▶ _DO THIS_
Copy out verbatim the lines of the listing below, starting with the line that contains "navigable [117, 1129]" and going on through the line that contains "Briarcombe [771, 251]".

──────── RECORDS FOR THIS EXERCISE

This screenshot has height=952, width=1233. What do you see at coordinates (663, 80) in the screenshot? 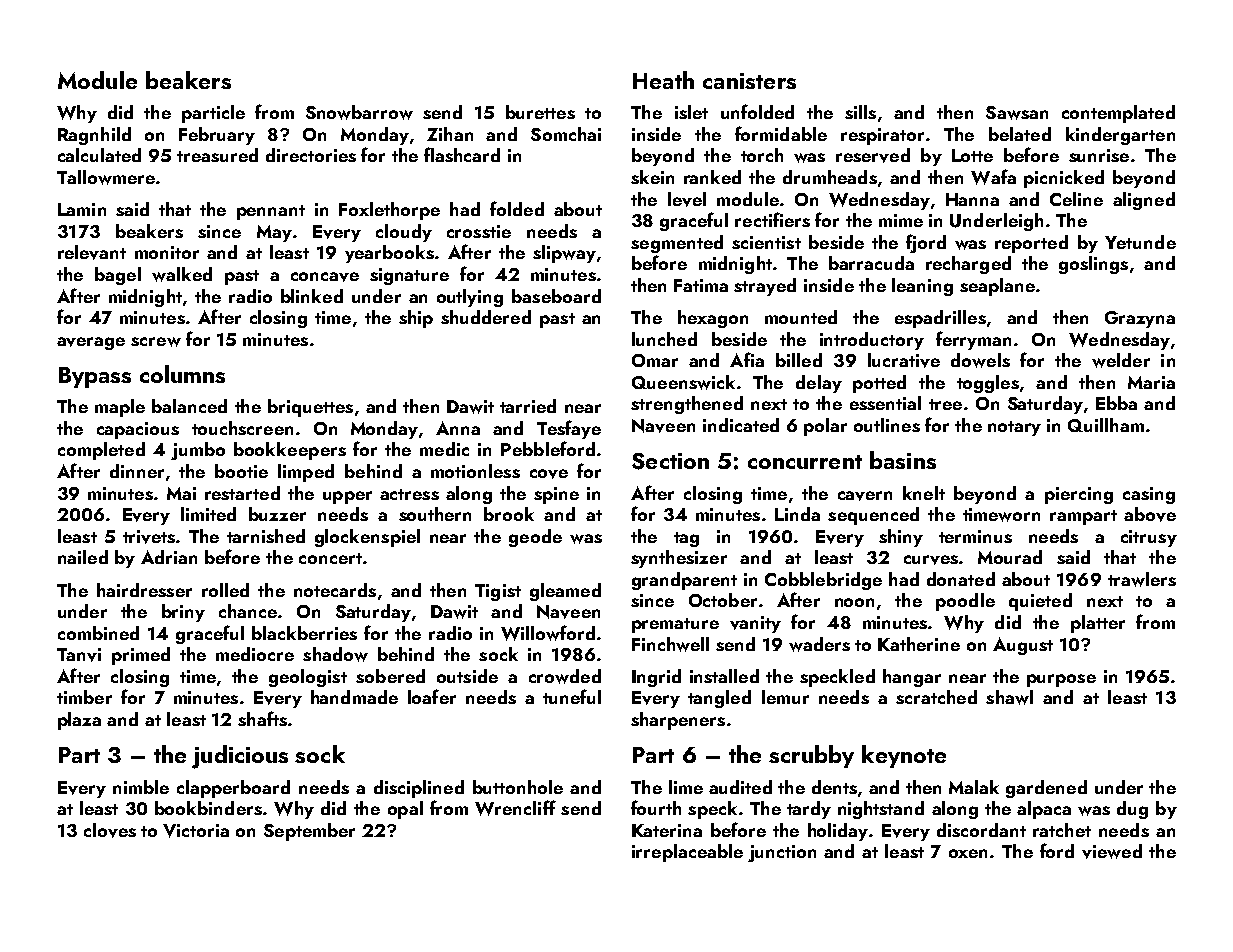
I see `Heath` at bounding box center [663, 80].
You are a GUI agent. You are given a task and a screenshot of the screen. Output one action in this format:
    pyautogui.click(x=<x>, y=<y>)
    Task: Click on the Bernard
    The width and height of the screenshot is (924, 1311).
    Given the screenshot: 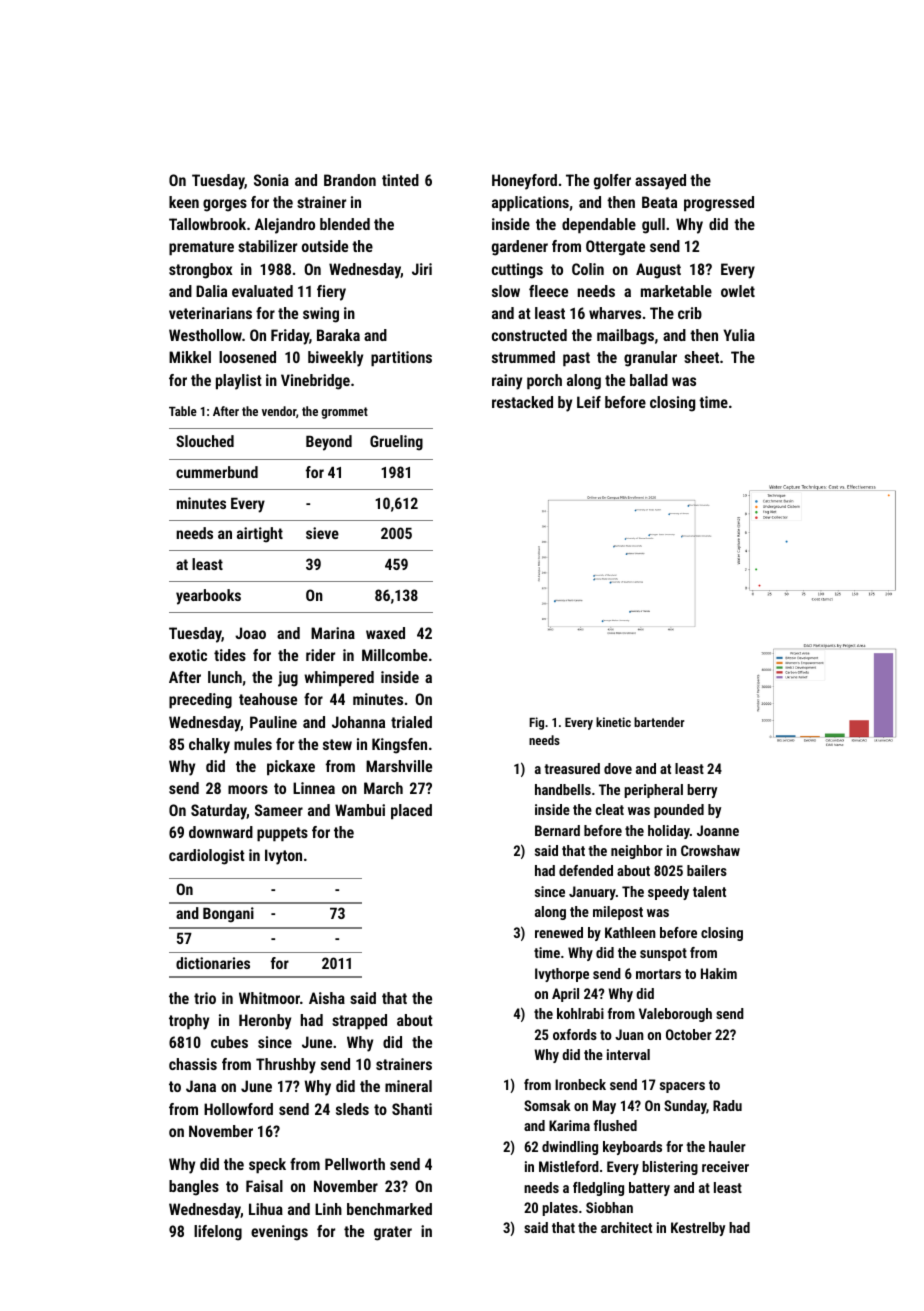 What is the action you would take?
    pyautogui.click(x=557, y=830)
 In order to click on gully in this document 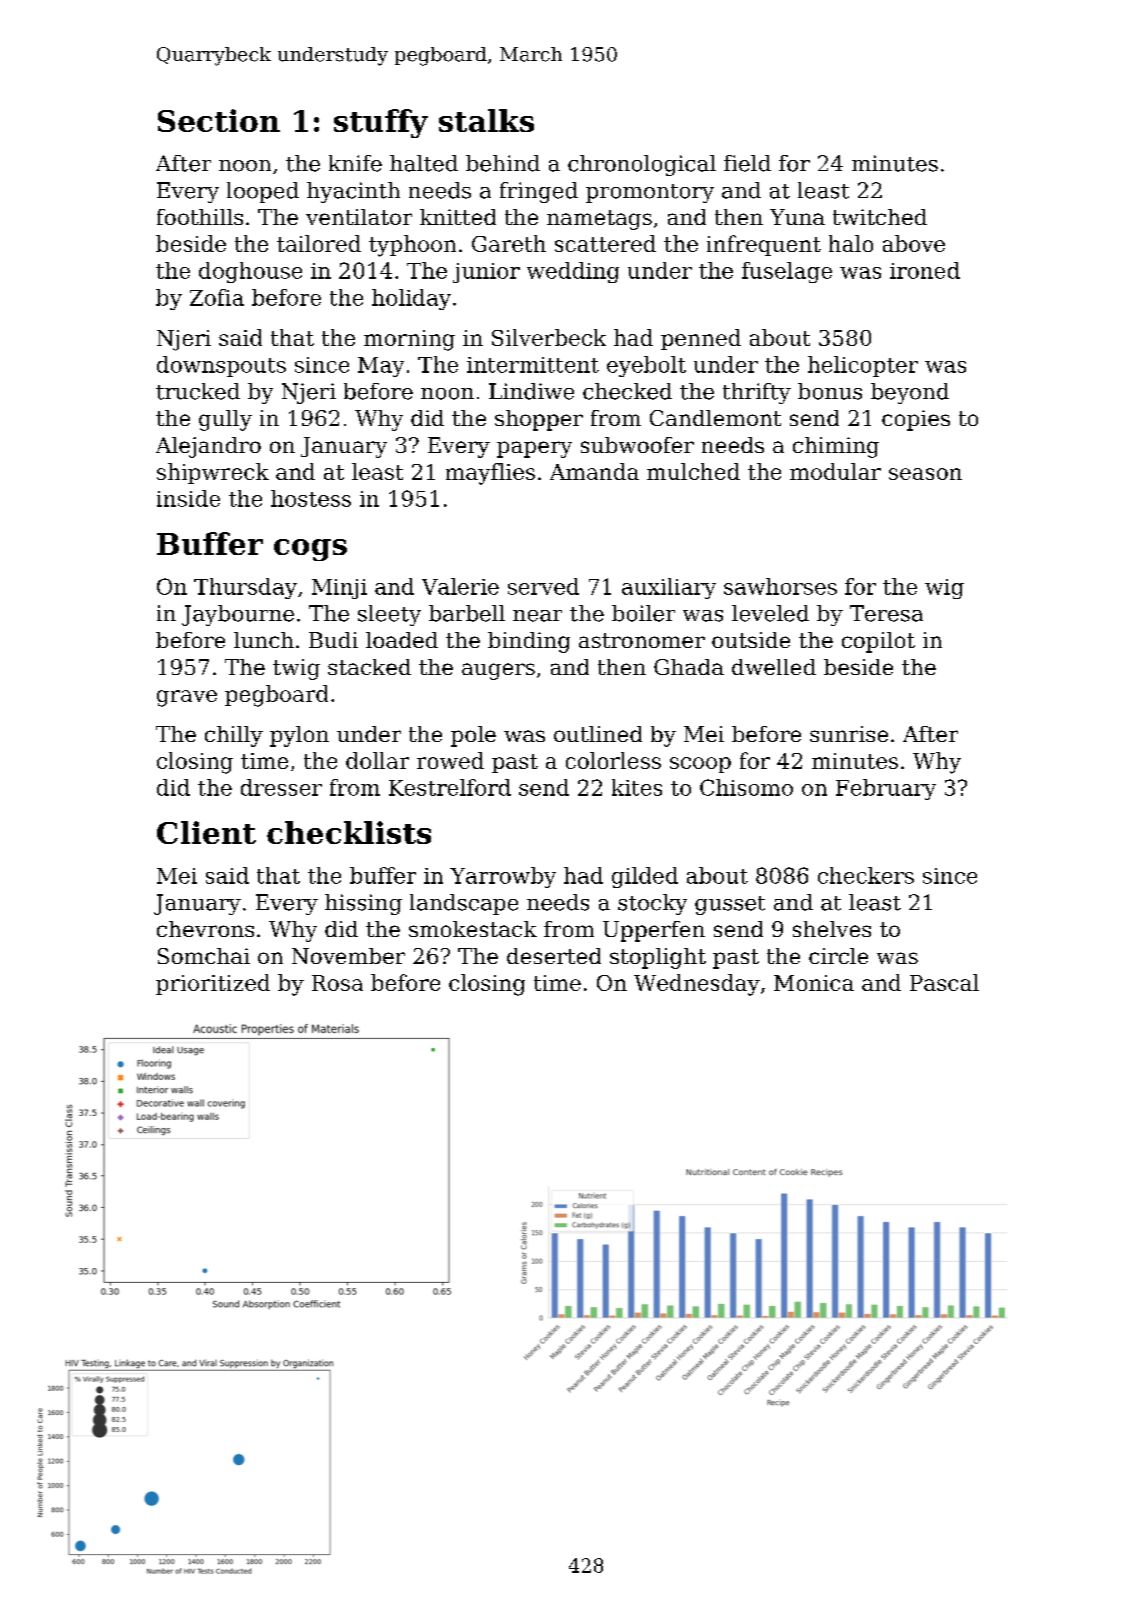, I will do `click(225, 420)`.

────────────────
──────── RECORDS FOR THIS EXERCISE

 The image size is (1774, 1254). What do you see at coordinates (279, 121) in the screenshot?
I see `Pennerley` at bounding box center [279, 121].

────────────────
──────── RECORDS FOR THIS EXERCISE

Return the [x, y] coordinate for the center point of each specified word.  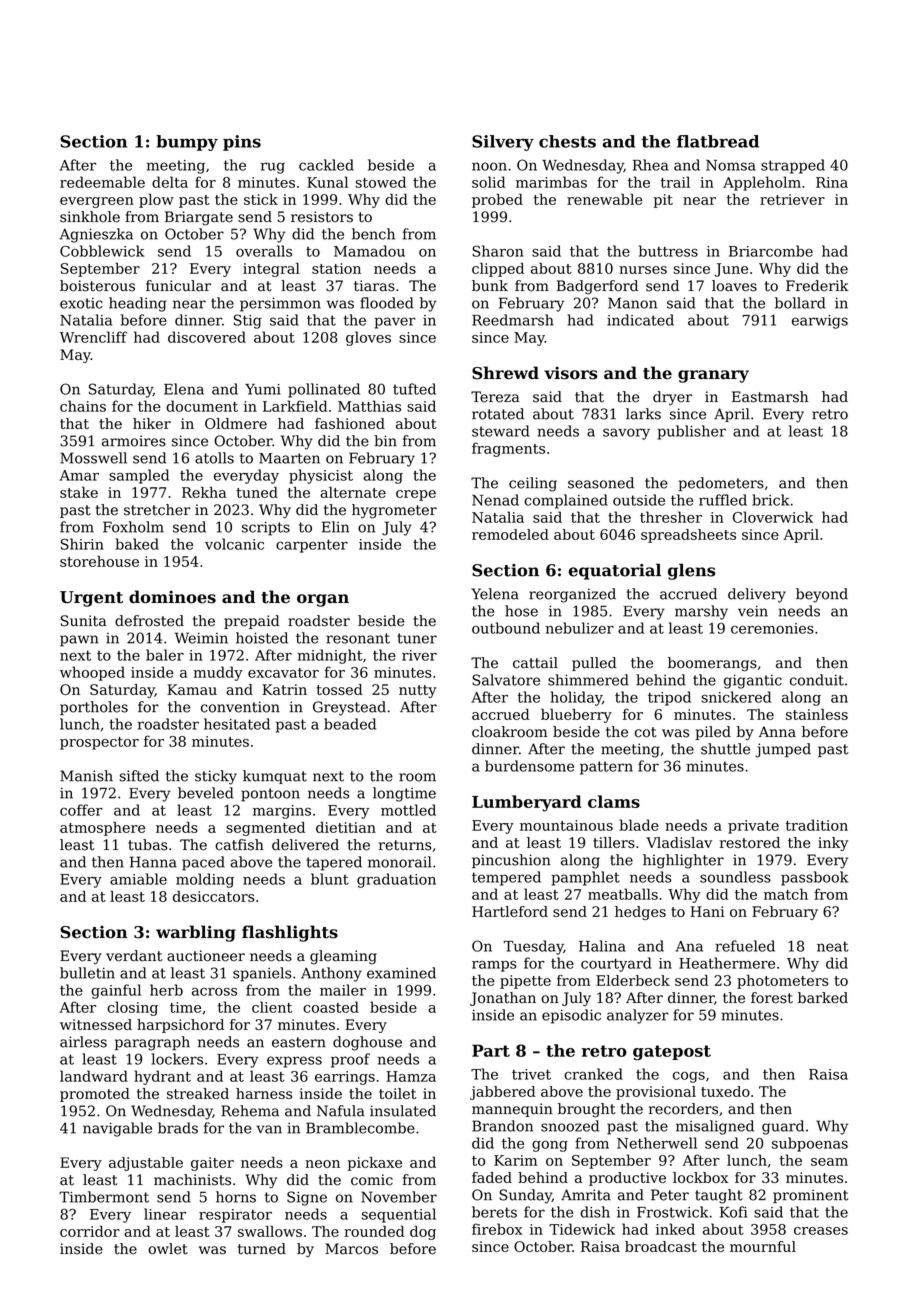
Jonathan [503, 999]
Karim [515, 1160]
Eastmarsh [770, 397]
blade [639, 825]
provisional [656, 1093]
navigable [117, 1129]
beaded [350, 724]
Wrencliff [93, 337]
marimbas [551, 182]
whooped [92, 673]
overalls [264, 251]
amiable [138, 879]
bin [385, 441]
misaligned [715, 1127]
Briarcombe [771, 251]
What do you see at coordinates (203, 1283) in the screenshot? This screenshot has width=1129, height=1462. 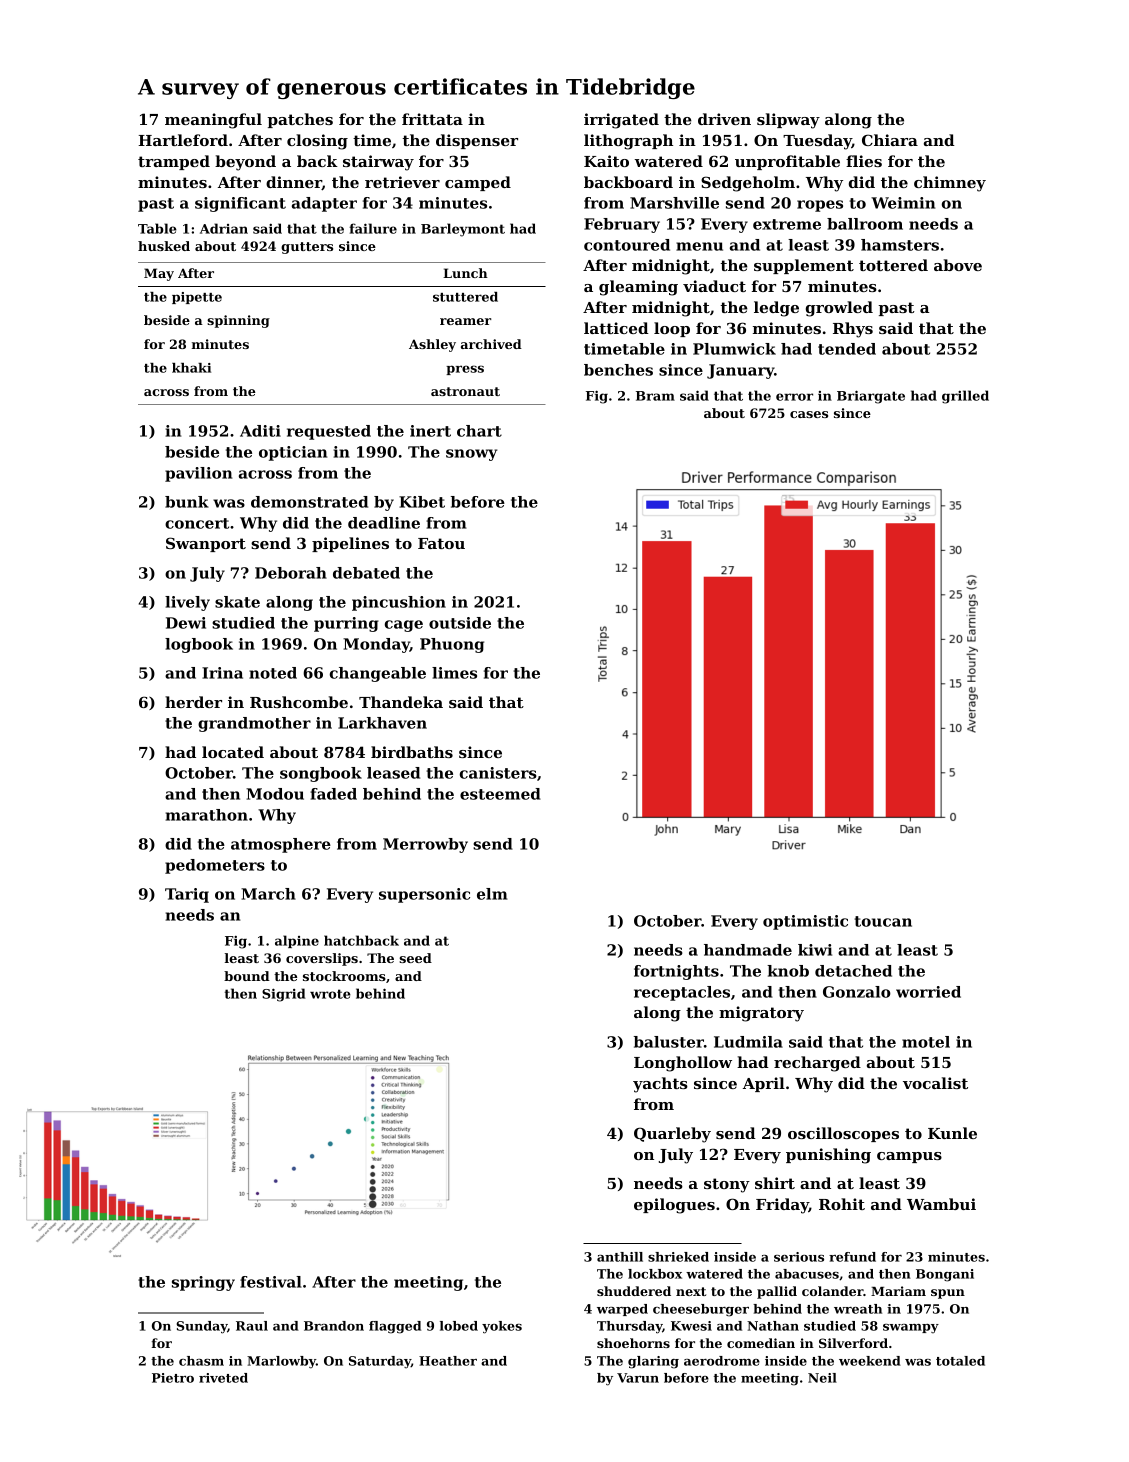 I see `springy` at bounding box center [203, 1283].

────────────────

▶ _WORKED ANSWER_
navigable [117, 1129]
beaded [350, 724]
Wrencliff [93, 337]
marimbas [551, 182]
whooped [92, 673]
overalls [264, 251]
amiable [138, 879]
bin [385, 441]
misaligned [715, 1127]
Briarcombe [771, 251]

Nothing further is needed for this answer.